*** Given records

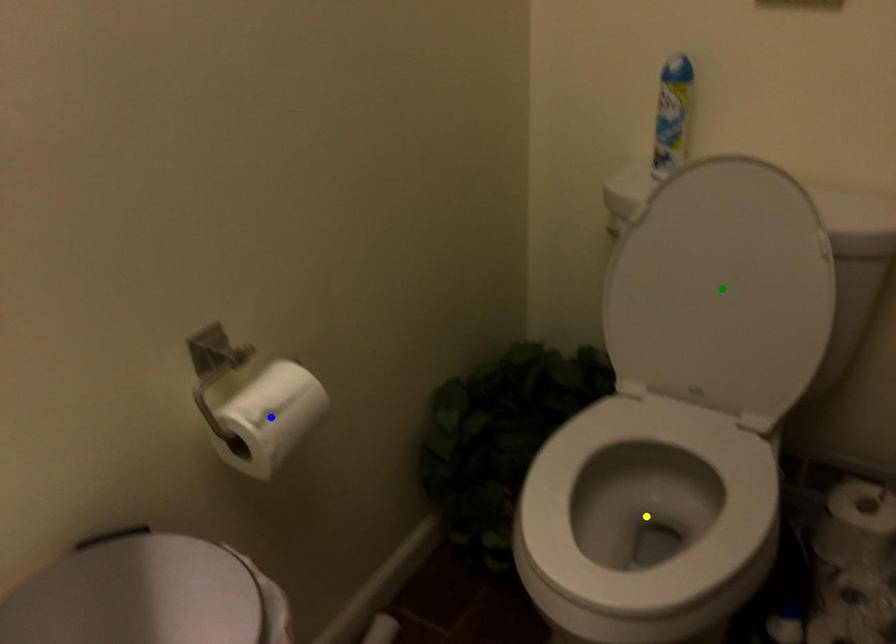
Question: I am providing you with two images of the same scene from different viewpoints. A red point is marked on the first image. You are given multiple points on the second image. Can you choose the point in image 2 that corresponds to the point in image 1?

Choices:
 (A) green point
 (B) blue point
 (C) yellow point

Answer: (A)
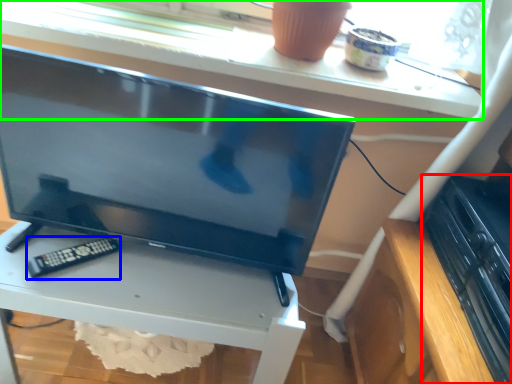
Question: Which object is the farthest from appliance (highlighted by a red box)? Choose among these: control (highlighted by a blue box) or window sill (highlighted by a green box).

Choices:
 (A) control
 (B) window sill

Answer: (A)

******

• _What is required_: Pick out each line above that contains the word "point" and copy it.

• _Answer for the task_:
Question: I am providing you with two images of the same scene from different viewpoints. A red point is marked on the first image. You are given multiple points on the second image. Can you choose the point in image 2 that corresponds to the point in image 1?
 (A) green point
 (B) blue point
 (C) yellow point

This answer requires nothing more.